Gather all lines in the entries that include the word "none".

= Task data =
◇ ◇ ◇ ◇

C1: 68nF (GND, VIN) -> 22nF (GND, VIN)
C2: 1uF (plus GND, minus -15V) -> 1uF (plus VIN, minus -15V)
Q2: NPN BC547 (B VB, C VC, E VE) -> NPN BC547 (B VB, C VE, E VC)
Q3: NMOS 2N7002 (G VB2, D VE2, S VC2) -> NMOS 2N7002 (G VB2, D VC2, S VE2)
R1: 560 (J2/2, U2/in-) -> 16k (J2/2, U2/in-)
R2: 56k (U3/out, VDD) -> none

◇ ◇ ◇ ◇

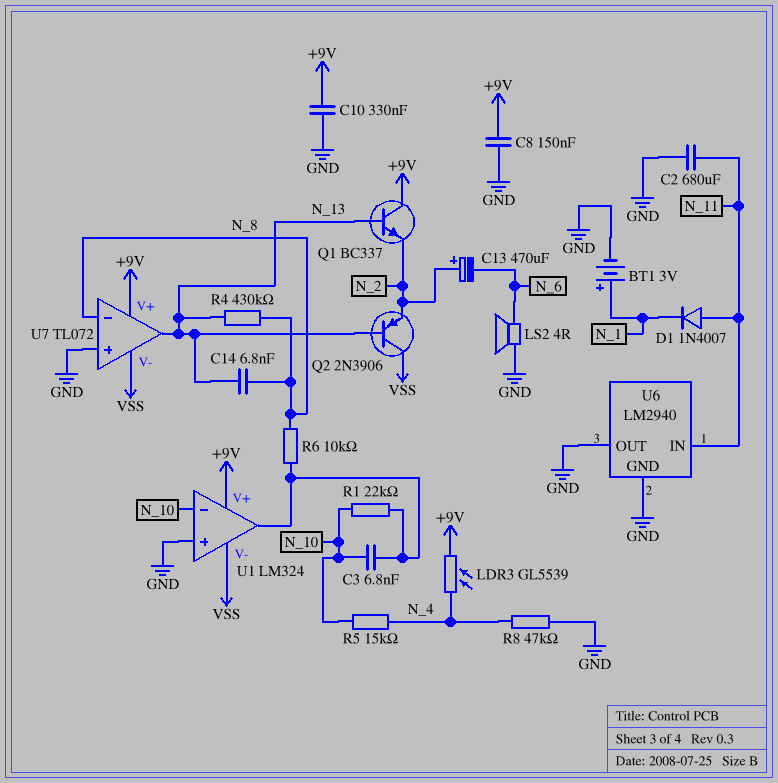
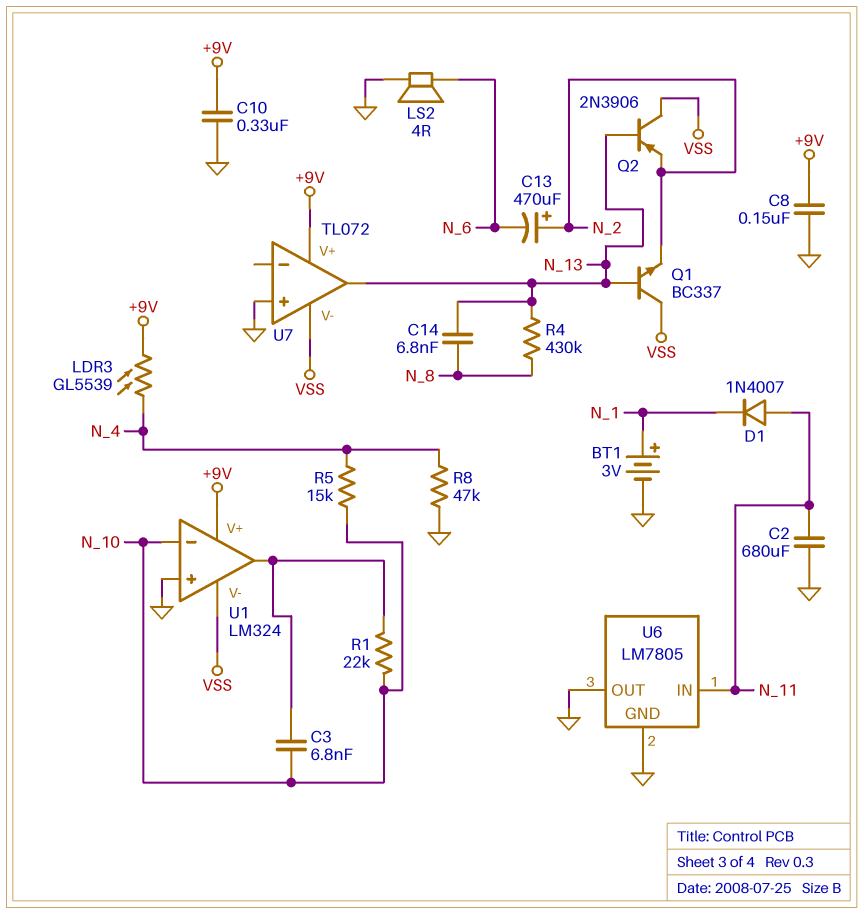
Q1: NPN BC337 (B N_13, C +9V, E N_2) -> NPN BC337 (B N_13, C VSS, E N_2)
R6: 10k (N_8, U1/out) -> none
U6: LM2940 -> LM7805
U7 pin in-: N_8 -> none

◇ ◇ ◇ ◇

= Exercise solution =
R2: 56k (U3/out, VDD) -> none
R6: 10k (N_8, U1/out) -> none
U7 pin in-: N_8 -> none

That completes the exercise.